■ TASK TO COMPLETE ■
Please give back word for word the lines of the material below between the line containing "removed: Teller (schwarz)" and the line containing "resized: Pfanne (rosa)", inclusive.

■ SOURCE RECORDS ■
• • •

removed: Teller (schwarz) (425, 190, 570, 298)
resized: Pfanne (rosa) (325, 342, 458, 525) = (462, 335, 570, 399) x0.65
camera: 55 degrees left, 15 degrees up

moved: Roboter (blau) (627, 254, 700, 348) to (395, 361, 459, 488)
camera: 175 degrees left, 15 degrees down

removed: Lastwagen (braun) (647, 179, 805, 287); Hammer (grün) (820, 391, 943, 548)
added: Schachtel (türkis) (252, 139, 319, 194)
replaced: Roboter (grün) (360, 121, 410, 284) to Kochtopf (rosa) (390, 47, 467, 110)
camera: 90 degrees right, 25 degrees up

• • •

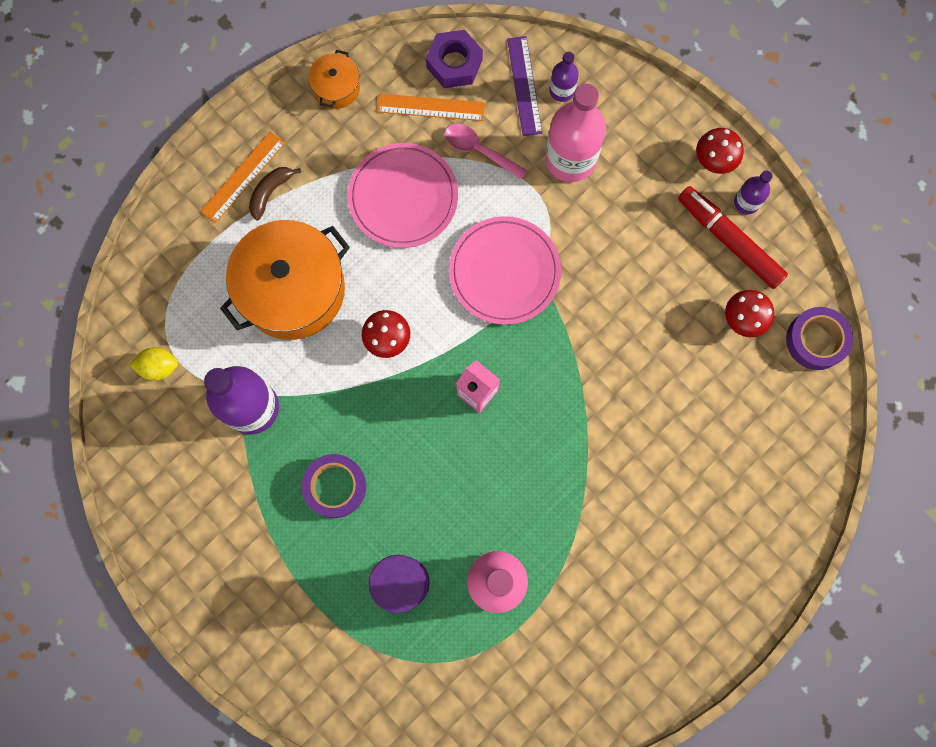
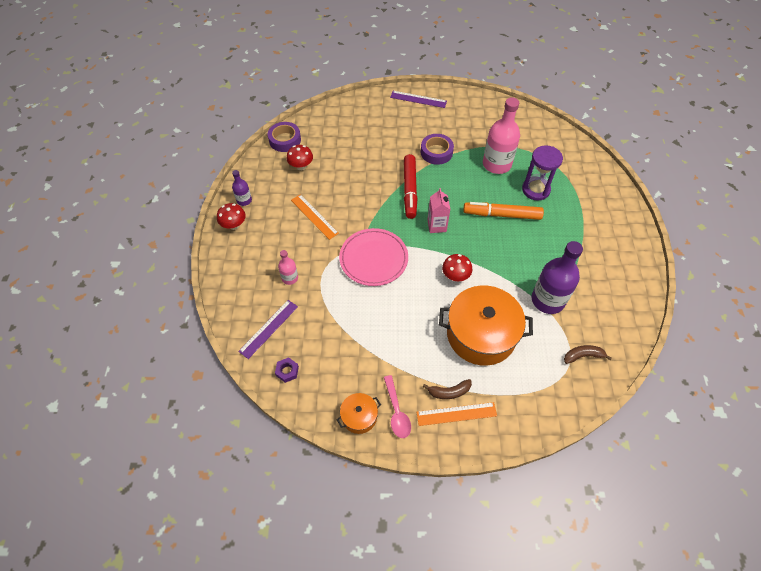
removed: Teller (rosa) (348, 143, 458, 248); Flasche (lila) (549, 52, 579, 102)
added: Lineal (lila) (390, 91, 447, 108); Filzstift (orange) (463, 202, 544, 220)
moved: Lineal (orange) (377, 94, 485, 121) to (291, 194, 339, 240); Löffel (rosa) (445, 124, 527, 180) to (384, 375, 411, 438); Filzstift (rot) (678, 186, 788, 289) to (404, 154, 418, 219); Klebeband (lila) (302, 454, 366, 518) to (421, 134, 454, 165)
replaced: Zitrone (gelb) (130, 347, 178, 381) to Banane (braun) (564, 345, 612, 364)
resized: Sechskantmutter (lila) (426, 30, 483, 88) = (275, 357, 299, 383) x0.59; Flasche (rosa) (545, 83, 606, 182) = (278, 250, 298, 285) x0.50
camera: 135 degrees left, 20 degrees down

• • •

■ TASK RESULT ■
removed: Teller (schwarz) (425, 190, 570, 298)
resized: Pfanne (rosa) (325, 342, 458, 525) = (462, 335, 570, 399) x0.65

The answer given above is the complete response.